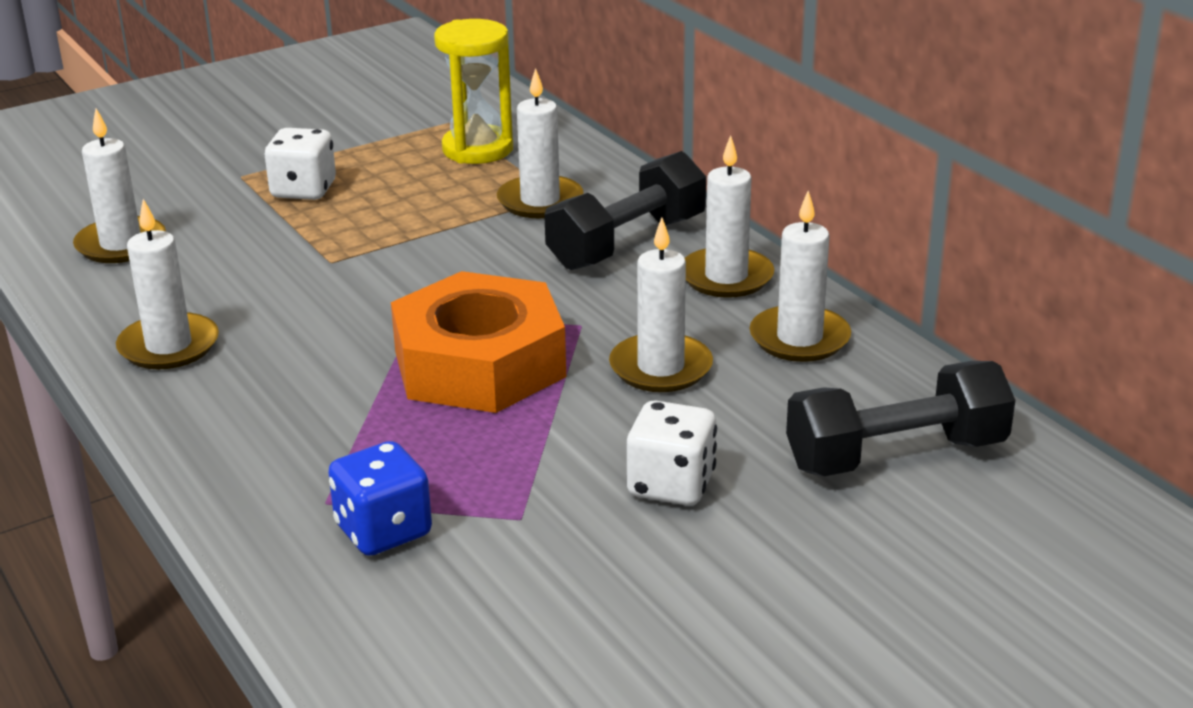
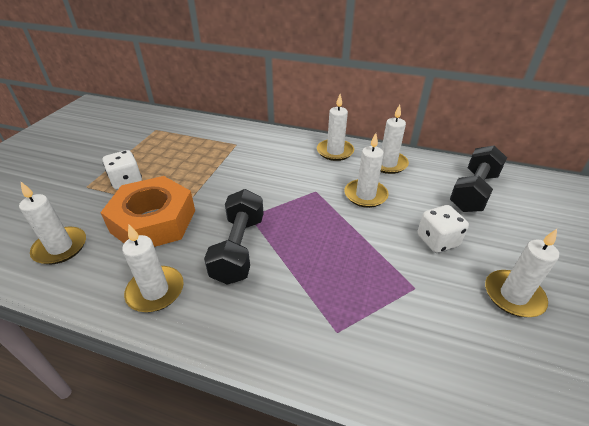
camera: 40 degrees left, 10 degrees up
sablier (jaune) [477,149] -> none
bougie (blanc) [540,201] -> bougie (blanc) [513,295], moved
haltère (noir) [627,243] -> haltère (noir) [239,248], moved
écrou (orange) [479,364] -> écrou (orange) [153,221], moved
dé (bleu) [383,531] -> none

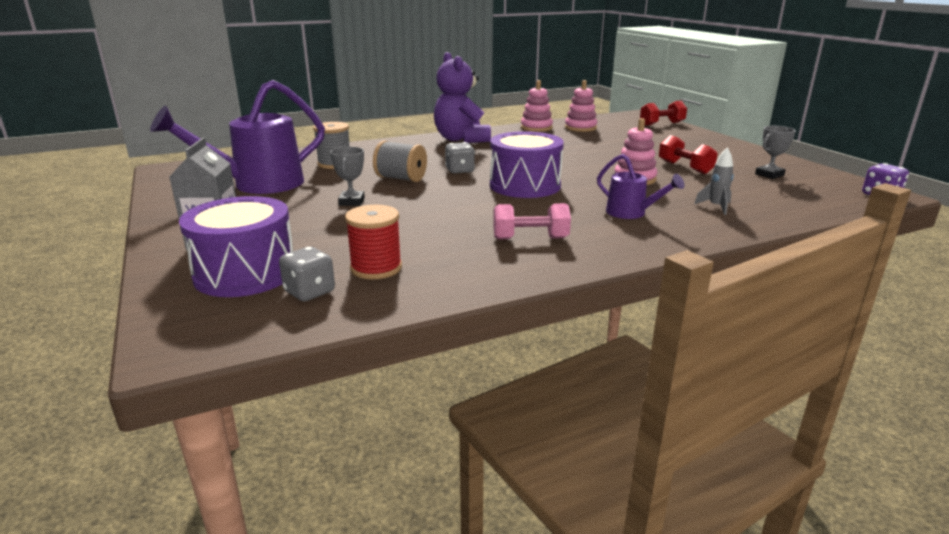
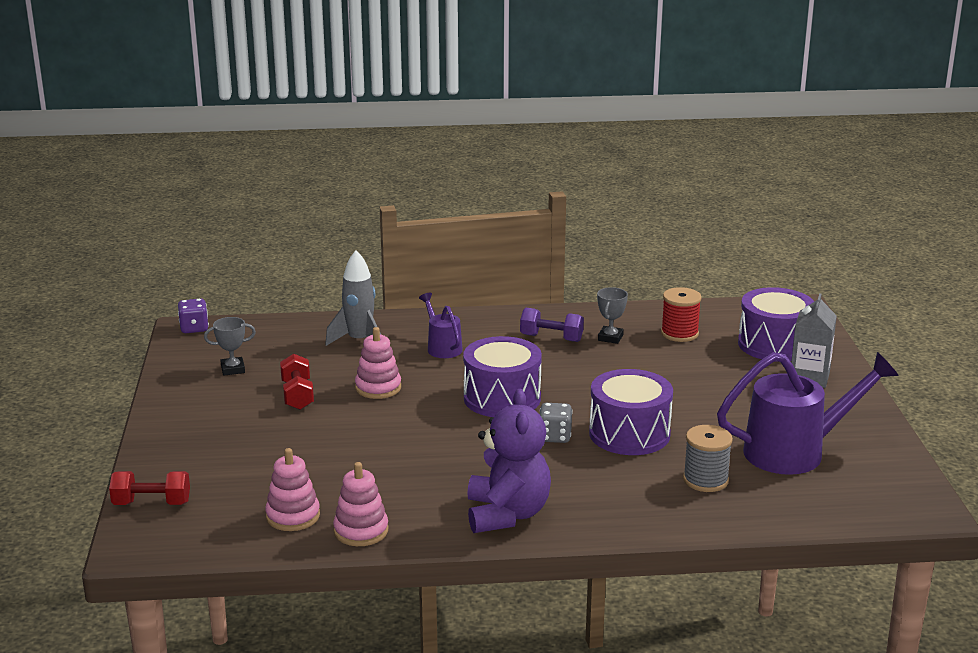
camera: 160 degrees left, 0 degrees up
bobine (gris) [401,178] -> tambour (violet) [629,434]
trophée (gris) [351,202] -> trophée (gris) [610,338], moved
fusée (gris) [716,207] -> fusée (gris) [359,341], x1.77
haltère (rose) [530,238] -> haltère (violet) [551,338]
dé (gris) [309,292] -> none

· · · ·

PROBLEM STATEMENT
Skip the images and set down the rest of the data unchanged.

TASK ANSWER
camera: 40 degrees left, 10 degrees up
sablier (jaune) [477,149] -> none
bougie (blanc) [540,201] -> bougie (blanc) [513,295], moved
haltère (noir) [627,243] -> haltère (noir) [239,248], moved
écrou (orange) [479,364] -> écrou (orange) [153,221], moved
dé (bleu) [383,531] -> none

camera: 160 degrees left, 0 degrees up
bobine (gris) [401,178] -> tambour (violet) [629,434]
trophée (gris) [351,202] -> trophée (gris) [610,338], moved
fusée (gris) [716,207] -> fusée (gris) [359,341], x1.77
haltère (rose) [530,238] -> haltère (violet) [551,338]
dé (gris) [309,292] -> none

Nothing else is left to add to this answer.